■ Task objective
Reproduce all the data exactly, without pictures.

══ Data provided

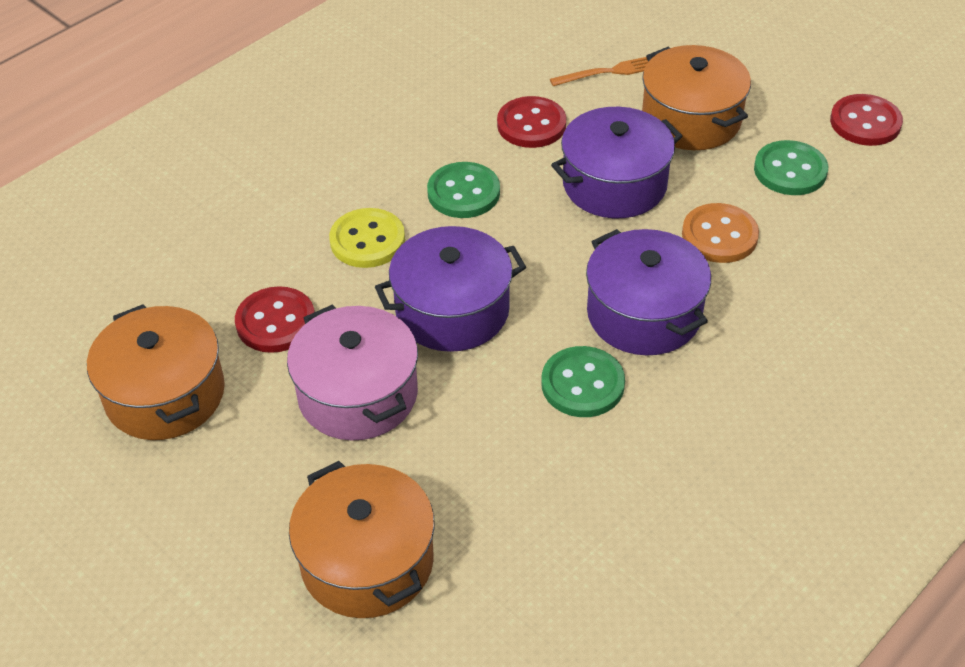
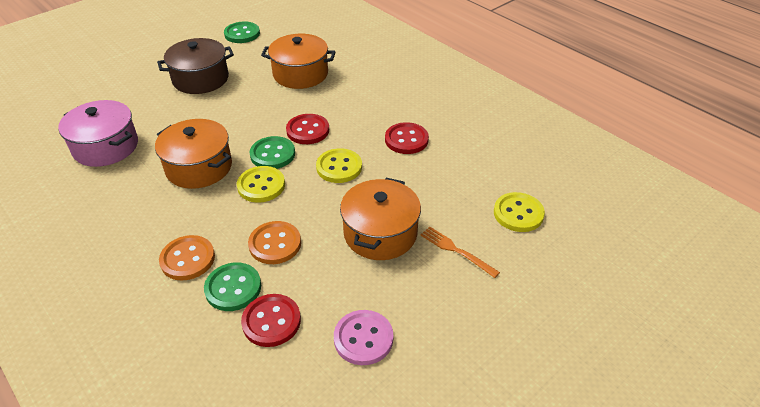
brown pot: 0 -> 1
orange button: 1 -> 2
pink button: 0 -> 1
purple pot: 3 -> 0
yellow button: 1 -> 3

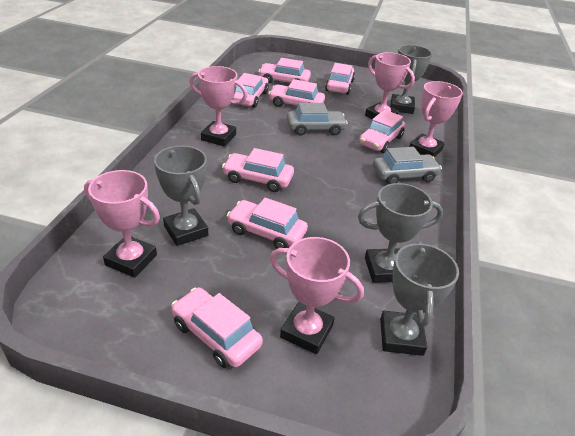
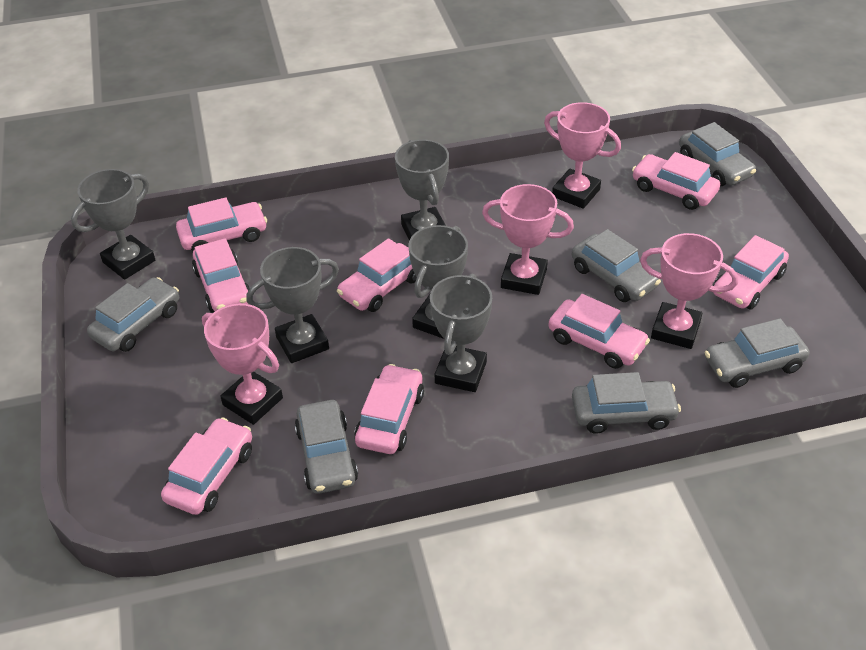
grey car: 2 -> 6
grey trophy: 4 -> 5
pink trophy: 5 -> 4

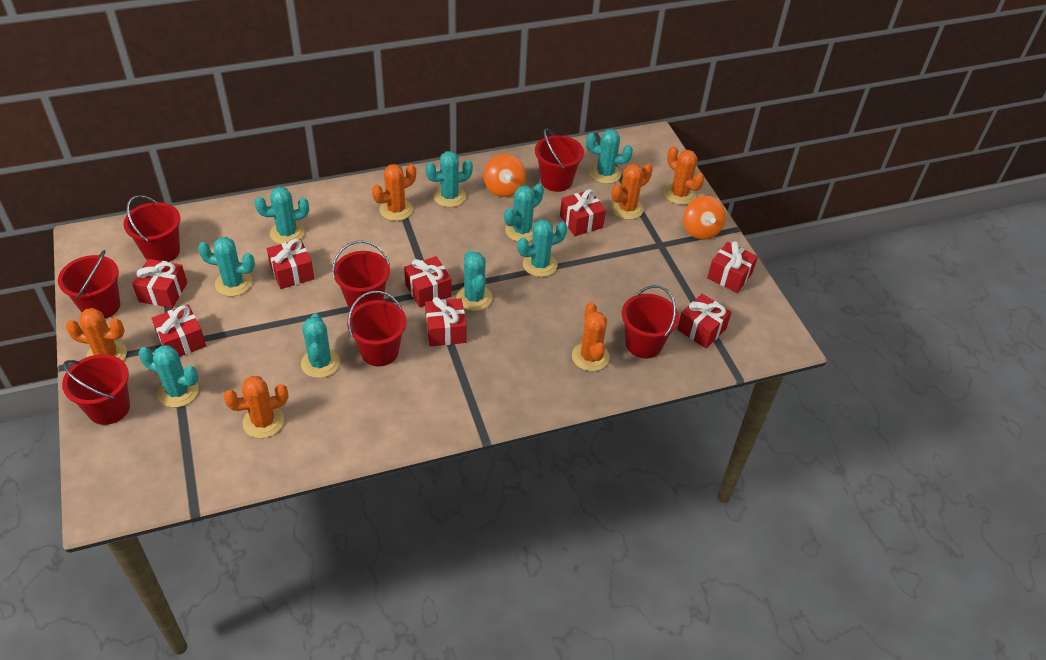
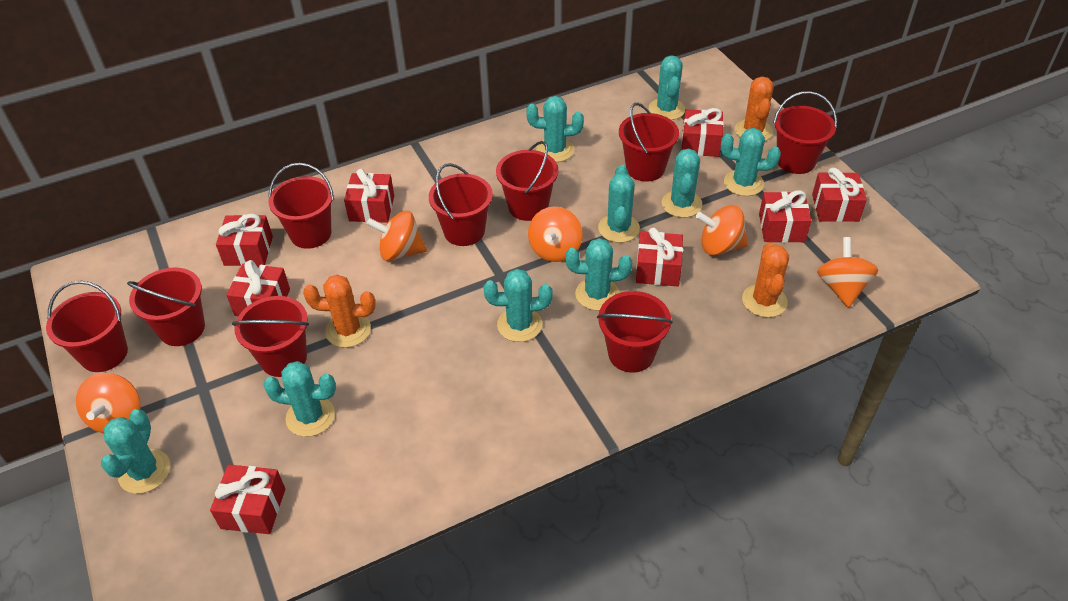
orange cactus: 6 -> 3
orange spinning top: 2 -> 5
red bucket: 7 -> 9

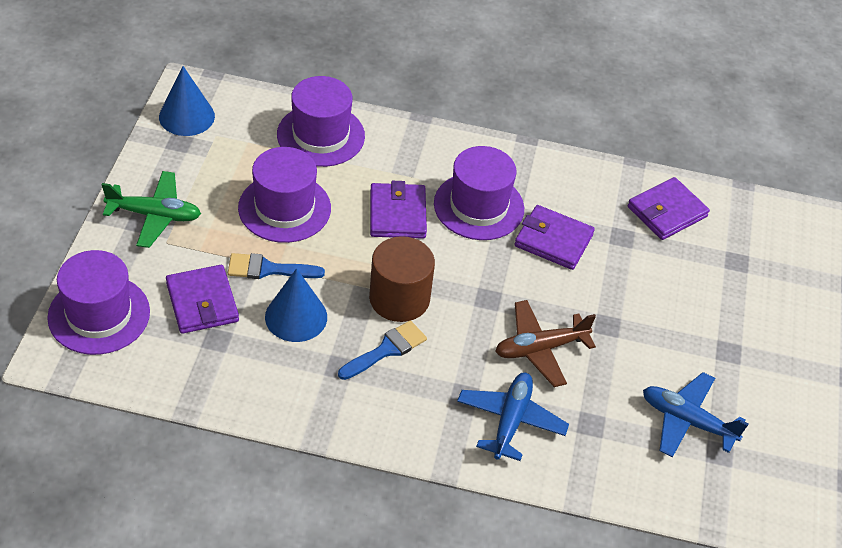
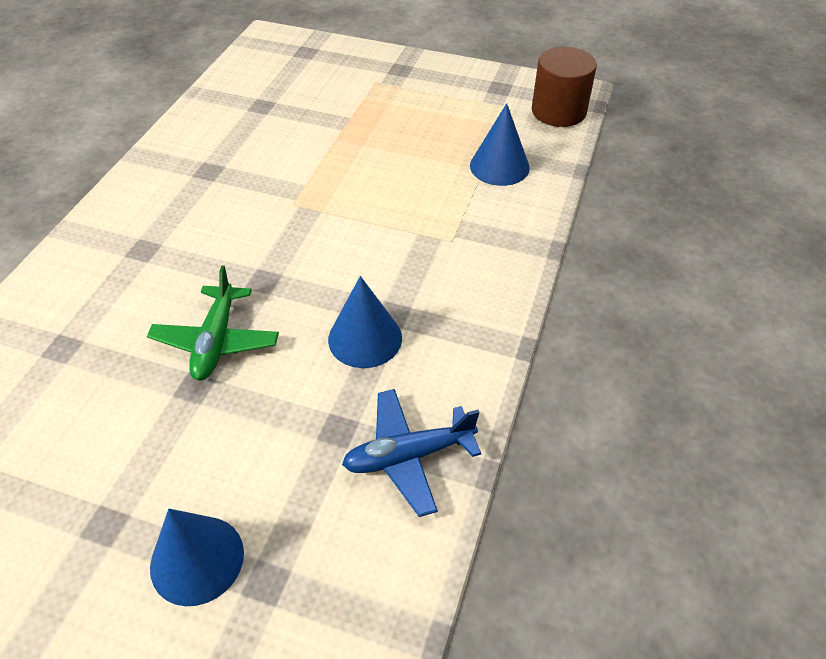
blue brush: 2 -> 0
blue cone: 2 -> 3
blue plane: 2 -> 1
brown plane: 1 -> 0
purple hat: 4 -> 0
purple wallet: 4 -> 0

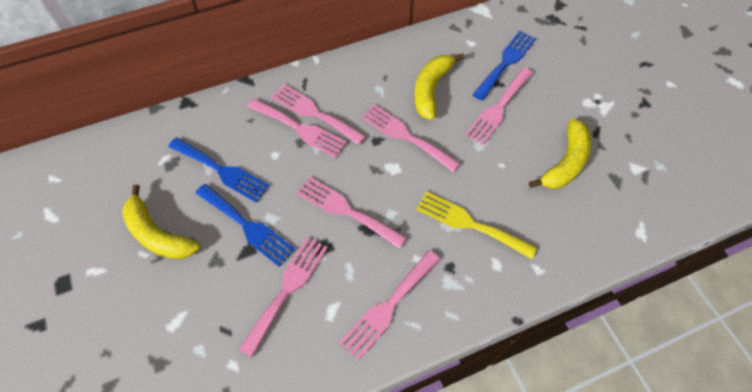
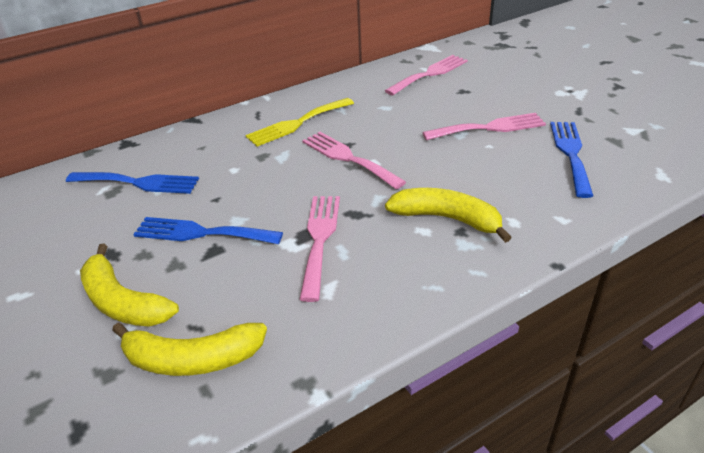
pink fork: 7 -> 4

════

■ Output
brown pot: 0 -> 1
orange button: 1 -> 2
pink button: 0 -> 1
purple pot: 3 -> 0
yellow button: 1 -> 3

grey car: 2 -> 6
grey trophy: 4 -> 5
pink trophy: 5 -> 4

orange cactus: 6 -> 3
orange spinning top: 2 -> 5
red bucket: 7 -> 9

blue brush: 2 -> 0
blue cone: 2 -> 3
blue plane: 2 -> 1
brown plane: 1 -> 0
purple hat: 4 -> 0
purple wallet: 4 -> 0

pink fork: 7 -> 4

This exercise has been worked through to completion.